■ Action item ■
Search the records below for the string "spinning", and report each line that contains it.

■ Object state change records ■
########

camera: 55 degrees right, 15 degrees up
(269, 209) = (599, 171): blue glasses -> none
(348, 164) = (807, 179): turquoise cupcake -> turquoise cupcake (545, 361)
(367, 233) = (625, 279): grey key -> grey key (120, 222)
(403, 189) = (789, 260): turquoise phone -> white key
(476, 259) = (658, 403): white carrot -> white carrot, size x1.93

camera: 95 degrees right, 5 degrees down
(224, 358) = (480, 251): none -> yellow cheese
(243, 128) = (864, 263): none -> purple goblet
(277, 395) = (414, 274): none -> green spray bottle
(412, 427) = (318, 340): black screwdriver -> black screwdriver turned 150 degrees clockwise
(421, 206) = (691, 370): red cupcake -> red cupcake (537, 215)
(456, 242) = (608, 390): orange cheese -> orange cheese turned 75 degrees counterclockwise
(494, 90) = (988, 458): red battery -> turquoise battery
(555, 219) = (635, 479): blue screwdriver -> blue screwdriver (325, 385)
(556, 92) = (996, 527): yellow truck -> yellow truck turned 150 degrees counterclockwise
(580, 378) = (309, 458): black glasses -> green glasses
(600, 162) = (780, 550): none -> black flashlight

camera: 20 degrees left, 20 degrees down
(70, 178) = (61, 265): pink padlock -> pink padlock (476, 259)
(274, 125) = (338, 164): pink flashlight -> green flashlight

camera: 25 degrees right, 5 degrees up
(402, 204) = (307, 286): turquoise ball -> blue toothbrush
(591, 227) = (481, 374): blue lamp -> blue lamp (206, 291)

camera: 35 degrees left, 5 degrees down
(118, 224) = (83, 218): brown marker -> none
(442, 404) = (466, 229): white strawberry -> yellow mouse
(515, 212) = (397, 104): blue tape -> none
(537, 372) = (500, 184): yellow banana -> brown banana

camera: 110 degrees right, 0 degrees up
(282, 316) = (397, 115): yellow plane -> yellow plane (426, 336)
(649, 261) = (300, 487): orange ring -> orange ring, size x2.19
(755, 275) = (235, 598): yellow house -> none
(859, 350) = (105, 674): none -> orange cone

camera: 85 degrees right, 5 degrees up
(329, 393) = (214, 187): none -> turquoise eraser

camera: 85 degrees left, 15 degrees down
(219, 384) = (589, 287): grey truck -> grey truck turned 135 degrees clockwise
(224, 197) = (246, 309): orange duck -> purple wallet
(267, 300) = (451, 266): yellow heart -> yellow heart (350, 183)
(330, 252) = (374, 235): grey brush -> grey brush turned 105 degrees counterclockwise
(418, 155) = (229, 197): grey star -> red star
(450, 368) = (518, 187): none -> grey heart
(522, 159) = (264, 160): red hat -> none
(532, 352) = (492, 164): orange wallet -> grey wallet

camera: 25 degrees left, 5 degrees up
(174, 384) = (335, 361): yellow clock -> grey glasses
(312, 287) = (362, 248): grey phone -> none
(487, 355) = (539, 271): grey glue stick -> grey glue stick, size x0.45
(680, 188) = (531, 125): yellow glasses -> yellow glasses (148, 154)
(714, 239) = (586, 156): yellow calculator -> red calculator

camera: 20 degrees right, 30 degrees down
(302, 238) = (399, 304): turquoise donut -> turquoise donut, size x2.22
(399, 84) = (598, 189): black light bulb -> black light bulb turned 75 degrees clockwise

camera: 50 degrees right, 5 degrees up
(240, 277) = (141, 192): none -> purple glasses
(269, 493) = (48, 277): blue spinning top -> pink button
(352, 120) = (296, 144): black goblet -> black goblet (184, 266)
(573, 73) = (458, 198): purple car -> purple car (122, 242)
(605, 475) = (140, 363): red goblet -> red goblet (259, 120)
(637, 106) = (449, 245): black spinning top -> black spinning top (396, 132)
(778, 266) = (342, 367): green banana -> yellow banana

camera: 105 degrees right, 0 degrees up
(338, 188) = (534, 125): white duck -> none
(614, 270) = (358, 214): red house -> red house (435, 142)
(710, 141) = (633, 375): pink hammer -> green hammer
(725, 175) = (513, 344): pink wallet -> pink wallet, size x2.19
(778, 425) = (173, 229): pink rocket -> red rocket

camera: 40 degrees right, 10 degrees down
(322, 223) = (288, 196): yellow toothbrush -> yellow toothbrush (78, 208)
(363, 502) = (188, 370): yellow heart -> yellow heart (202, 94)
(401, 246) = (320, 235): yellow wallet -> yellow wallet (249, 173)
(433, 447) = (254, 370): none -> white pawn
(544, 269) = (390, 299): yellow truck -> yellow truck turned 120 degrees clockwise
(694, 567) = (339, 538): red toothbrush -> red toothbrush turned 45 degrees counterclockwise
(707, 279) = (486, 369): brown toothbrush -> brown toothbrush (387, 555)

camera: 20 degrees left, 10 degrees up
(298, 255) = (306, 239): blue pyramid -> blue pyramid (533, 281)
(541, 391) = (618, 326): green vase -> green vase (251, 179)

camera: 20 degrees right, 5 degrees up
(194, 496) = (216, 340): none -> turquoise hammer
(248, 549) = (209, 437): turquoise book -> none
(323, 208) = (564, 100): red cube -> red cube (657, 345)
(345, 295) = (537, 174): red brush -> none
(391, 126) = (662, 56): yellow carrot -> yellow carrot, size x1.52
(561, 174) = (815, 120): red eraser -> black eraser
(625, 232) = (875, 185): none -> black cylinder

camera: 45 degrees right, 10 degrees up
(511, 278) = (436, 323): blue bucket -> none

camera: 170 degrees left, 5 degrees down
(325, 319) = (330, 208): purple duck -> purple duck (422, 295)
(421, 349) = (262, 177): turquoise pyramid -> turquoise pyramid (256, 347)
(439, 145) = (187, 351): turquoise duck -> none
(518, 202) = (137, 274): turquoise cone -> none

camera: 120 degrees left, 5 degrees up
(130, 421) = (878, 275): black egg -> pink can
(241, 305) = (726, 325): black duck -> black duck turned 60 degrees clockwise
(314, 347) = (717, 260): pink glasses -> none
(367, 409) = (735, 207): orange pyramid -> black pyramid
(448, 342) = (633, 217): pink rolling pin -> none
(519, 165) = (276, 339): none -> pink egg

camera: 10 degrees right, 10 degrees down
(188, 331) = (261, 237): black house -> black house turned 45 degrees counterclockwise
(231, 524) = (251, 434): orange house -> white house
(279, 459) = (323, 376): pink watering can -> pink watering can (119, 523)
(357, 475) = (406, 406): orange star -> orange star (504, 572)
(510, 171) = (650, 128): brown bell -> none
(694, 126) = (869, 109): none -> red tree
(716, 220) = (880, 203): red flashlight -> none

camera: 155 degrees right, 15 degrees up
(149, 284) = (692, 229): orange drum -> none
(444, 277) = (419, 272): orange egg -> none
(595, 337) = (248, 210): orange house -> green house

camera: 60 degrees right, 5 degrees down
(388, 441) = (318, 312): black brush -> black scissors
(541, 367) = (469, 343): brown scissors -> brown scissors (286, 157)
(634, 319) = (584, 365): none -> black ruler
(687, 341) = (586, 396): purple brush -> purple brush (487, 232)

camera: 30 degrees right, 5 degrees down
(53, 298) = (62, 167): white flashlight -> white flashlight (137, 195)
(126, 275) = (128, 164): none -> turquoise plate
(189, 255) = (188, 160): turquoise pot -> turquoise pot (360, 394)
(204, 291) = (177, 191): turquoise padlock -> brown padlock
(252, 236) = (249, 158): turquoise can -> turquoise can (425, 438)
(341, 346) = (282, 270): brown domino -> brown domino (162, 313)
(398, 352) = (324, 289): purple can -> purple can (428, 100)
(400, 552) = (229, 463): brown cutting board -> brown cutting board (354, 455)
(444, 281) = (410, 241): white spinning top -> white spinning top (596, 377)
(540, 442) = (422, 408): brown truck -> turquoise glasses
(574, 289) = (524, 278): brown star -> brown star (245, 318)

########

■ Exercise answer ■
(269, 493) = (48, 277): blue spinning top -> pink button
(637, 106) = (449, 245): black spinning top -> black spinning top (396, 132)
(444, 281) = (410, 241): white spinning top -> white spinning top (596, 377)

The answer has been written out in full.